- **Task**
Leaving the pictures aside, transcribe every line below exactly.

- **Information**
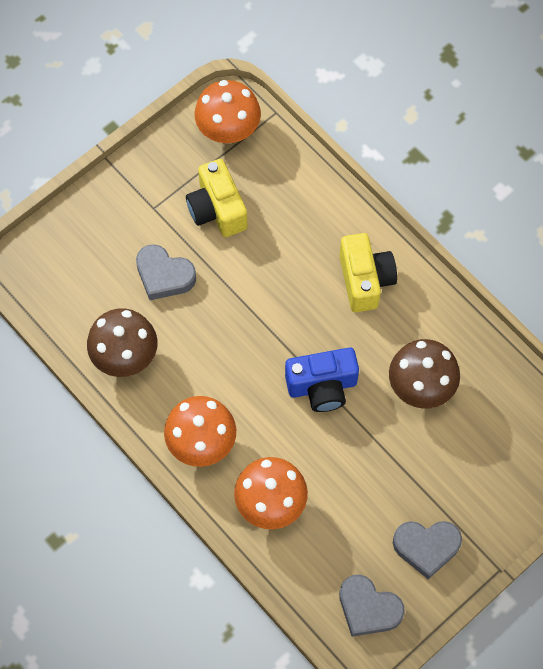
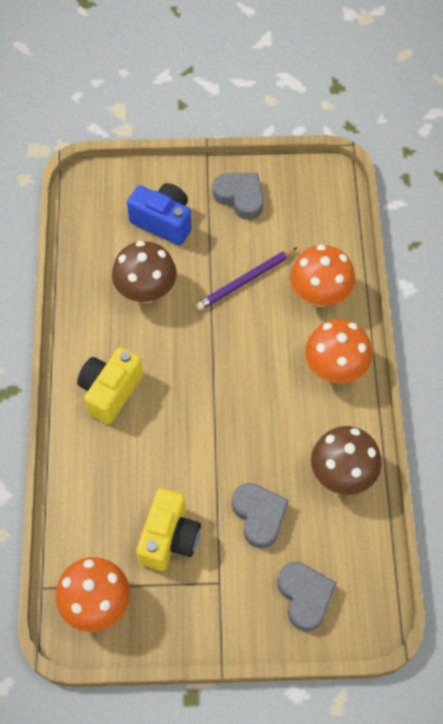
camera: 140 degrees left, 5 degrees down
(322, 386) = (214, 341): blue camera -> blue camera (163, 222)
(346, 464) = (245, 281): none -> purple pencil
(368, 608) = (310, 191): grey heart -> grey heart (305, 596)

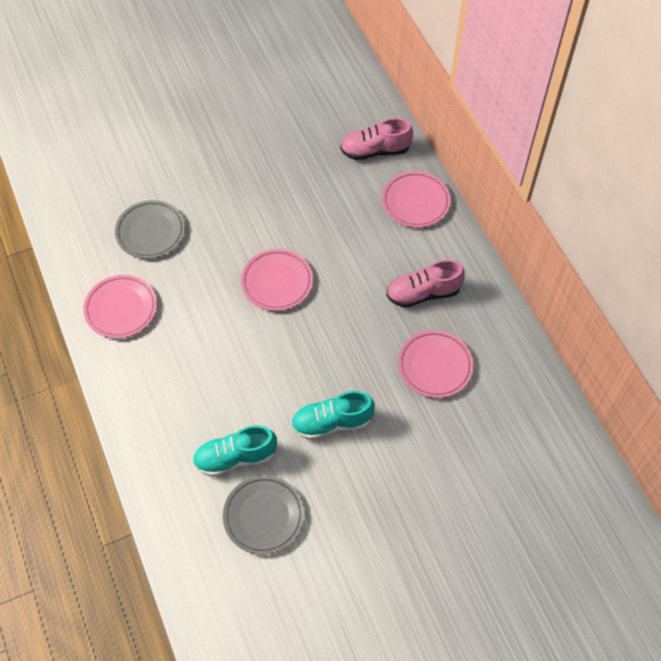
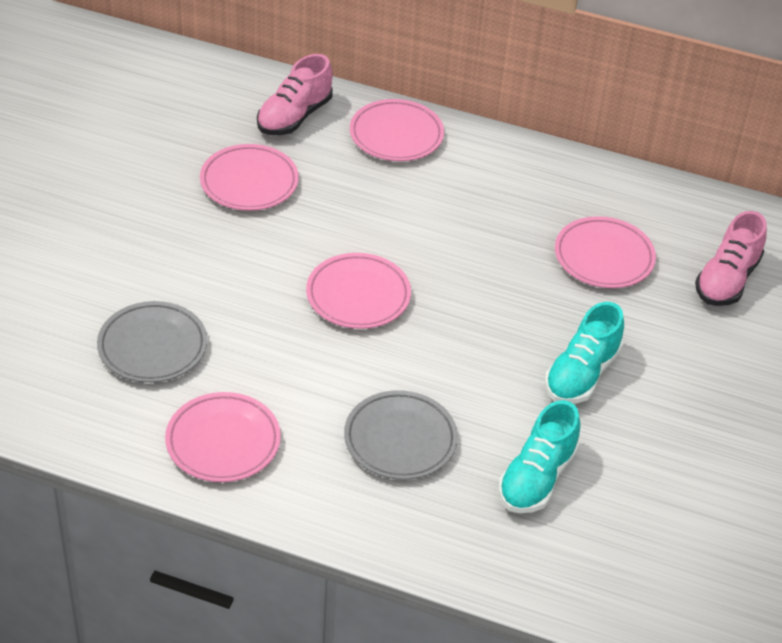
camera: 50 degrees left, 15 degrees down
(263, 516) = (634, 504): grey plate -> grey plate (400, 440)
(304, 174) = (249, 182): none -> pink plate
(423, 293) = (510, 206): pink shoe -> pink shoe (727, 280)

- **Answer for this exercise**
camera: 140 degrees left, 5 degrees down
(322, 386) = (214, 341): blue camera -> blue camera (163, 222)
(346, 464) = (245, 281): none -> purple pencil
(368, 608) = (310, 191): grey heart -> grey heart (305, 596)

camera: 50 degrees left, 15 degrees down
(263, 516) = (634, 504): grey plate -> grey plate (400, 440)
(304, 174) = (249, 182): none -> pink plate
(423, 293) = (510, 206): pink shoe -> pink shoe (727, 280)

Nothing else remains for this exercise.